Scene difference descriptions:

== Segment start ==

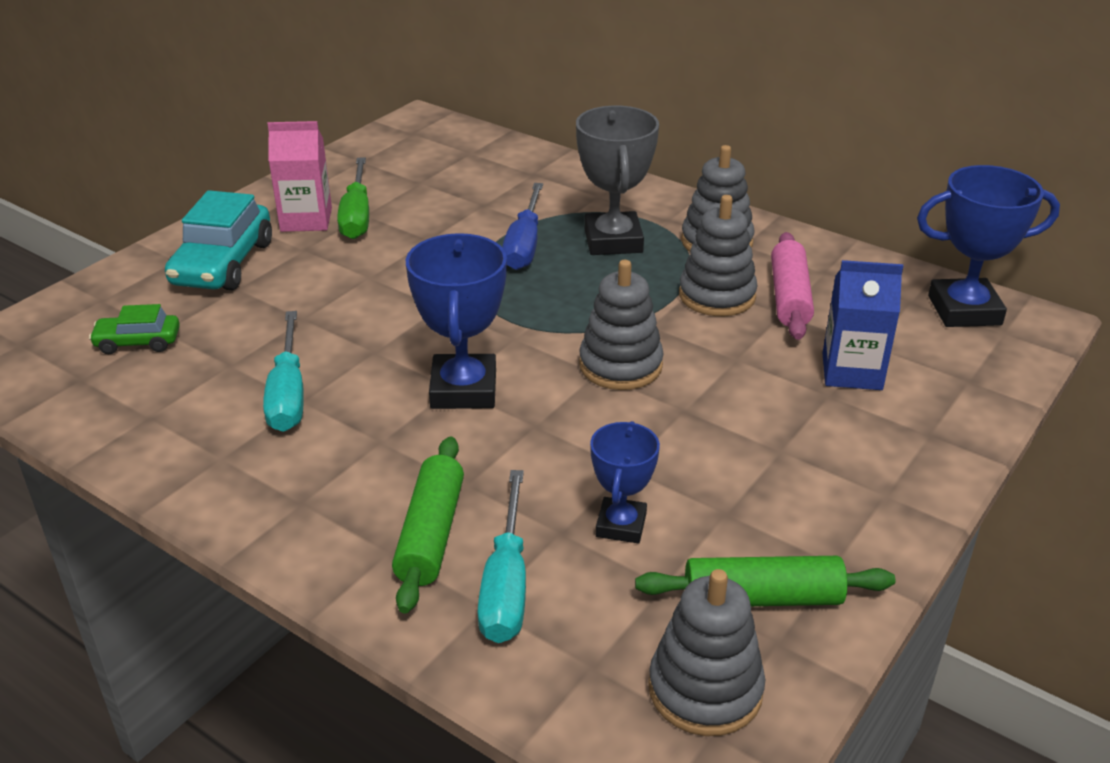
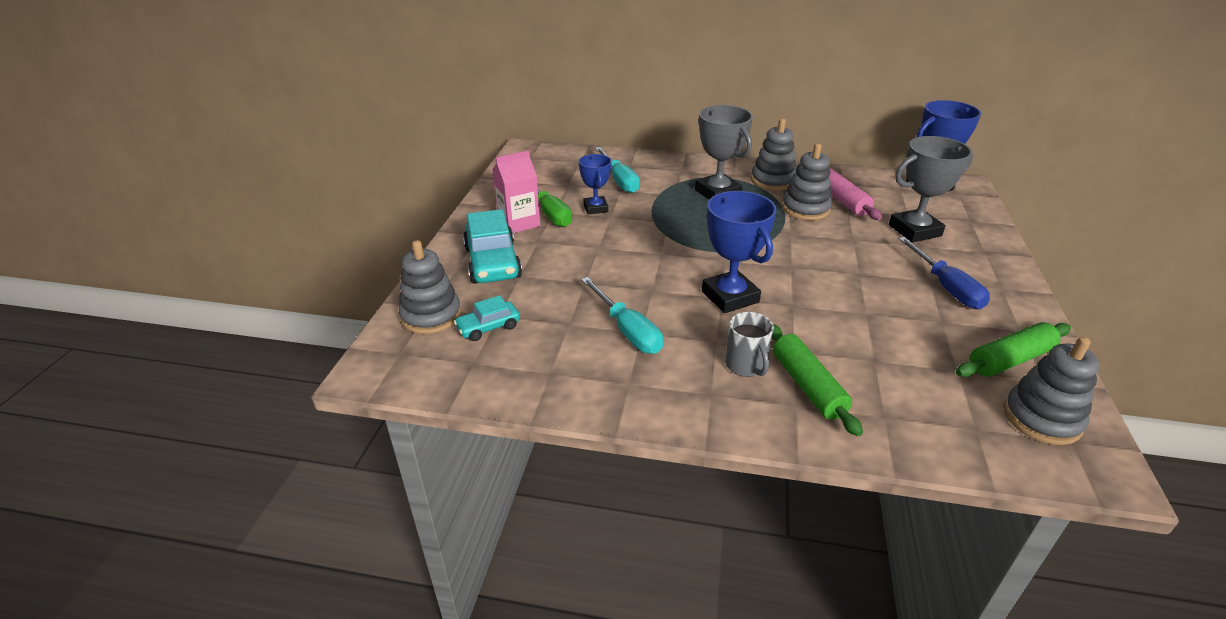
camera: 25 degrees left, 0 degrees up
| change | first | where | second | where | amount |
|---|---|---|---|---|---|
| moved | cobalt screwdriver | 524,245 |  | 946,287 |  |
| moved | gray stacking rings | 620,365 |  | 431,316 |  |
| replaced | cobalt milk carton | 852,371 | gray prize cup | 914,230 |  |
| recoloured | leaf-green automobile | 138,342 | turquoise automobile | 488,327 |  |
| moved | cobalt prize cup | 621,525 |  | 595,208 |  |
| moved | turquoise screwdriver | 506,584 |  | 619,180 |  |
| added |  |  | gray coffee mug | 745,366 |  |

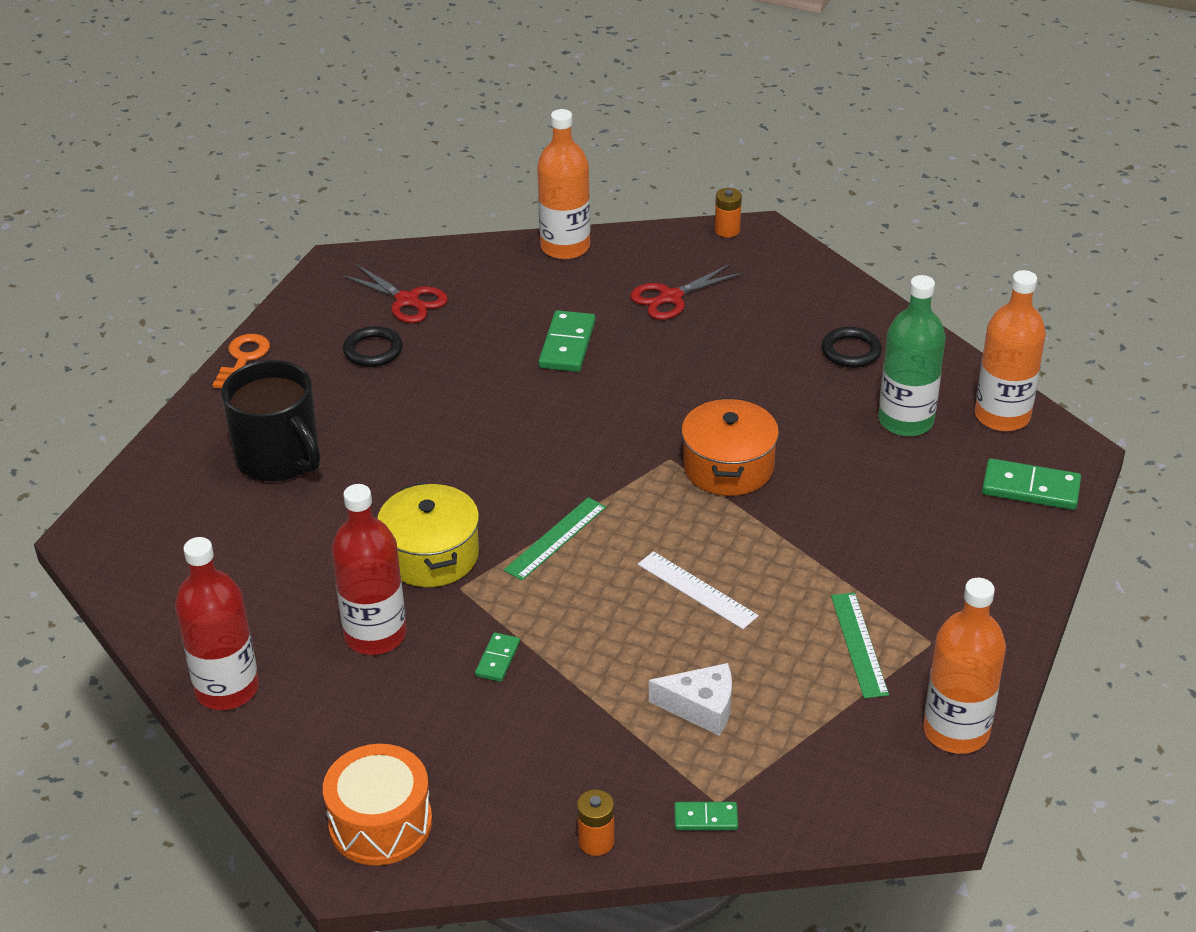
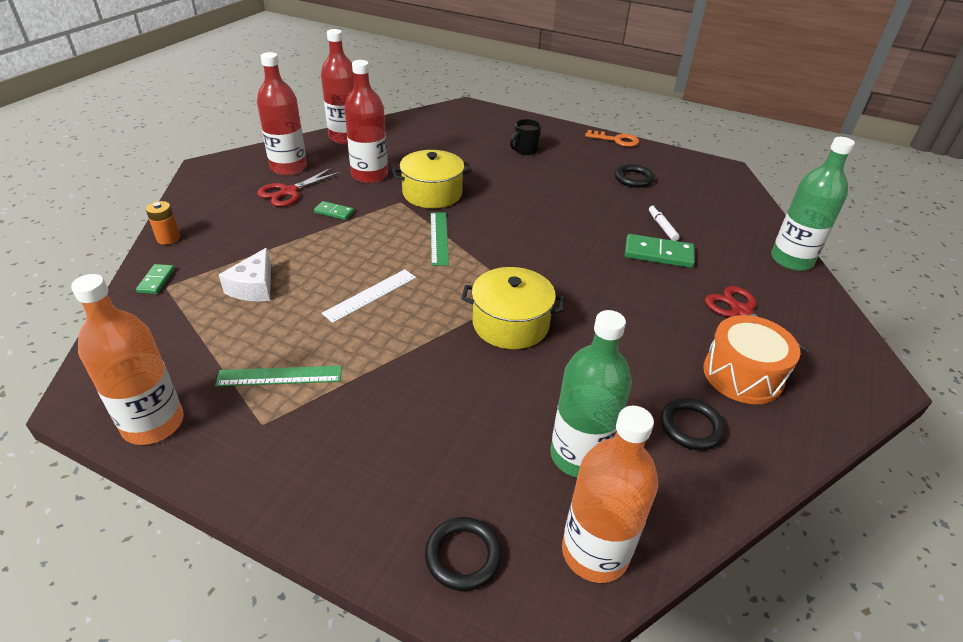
camera: 90 degrees right, 0 degrees up
| change | first | where | second | where | amount |
|---|---|---|---|---|---|
| recoloured | orange drink bottle | 565,247 | leaf-green drink bottle | 791,260 |  |
| removed | orange AA battery | 727,230 |  |  |  |
| moved | crimson scissors | 407,300 |  | 289,192 |  |
| resized | jet-black coffee mug | 279,458 |  | 525,150 | x0.51 |
| recoloured | orange cooking pot | 728,467 | golden cooking pot | 510,324 |  |
| replaced | leaf-green domino piece | 1030,488 | jet-black hoop | 463,556 |  |
| turned | leaf-green straightedge | 555,538 |  | 439,238 | 45 degrees clockwise |
| moved | orange snare drum | 380,823 |  | 742,375 |  |
| added |  |  | crimson drink bottle | 288,168 |  |
| added |  |  | pure white marker | 662,227 |  |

== Segment end ==

Excluding the pictures, transcribe all of the entries exactly.

_Answer space_.
camera: 25 degrees left, 0 degrees up
| change | first | where | second | where | amount |
|---|---|---|---|---|---|
| moved | cobalt screwdriver | 524,245 |  | 946,287 |  |
| moved | gray stacking rings | 620,365 |  | 431,316 |  |
| replaced | cobalt milk carton | 852,371 | gray prize cup | 914,230 |  |
| recoloured | leaf-green automobile | 138,342 | turquoise automobile | 488,327 |  |
| moved | cobalt prize cup | 621,525 |  | 595,208 |  |
| moved | turquoise screwdriver | 506,584 |  | 619,180 |  |
| added |  |  | gray coffee mug | 745,366 |  |

camera: 90 degrees right, 0 degrees up
| change | first | where | second | where | amount |
|---|---|---|---|---|---|
| recoloured | orange drink bottle | 565,247 | leaf-green drink bottle | 791,260 |  |
| removed | orange AA battery | 727,230 |  |  |  |
| moved | crimson scissors | 407,300 |  | 289,192 |  |
| resized | jet-black coffee mug | 279,458 |  | 525,150 | x0.51 |
| recoloured | orange cooking pot | 728,467 | golden cooking pot | 510,324 |  |
| replaced | leaf-green domino piece | 1030,488 | jet-black hoop | 463,556 |  |
| turned | leaf-green straightedge | 555,538 |  | 439,238 | 45 degrees clockwise |
| moved | orange snare drum | 380,823 |  | 742,375 |  |
| added |  |  | crimson drink bottle | 288,168 |  |
| added |  |  | pure white marker | 662,227 |  |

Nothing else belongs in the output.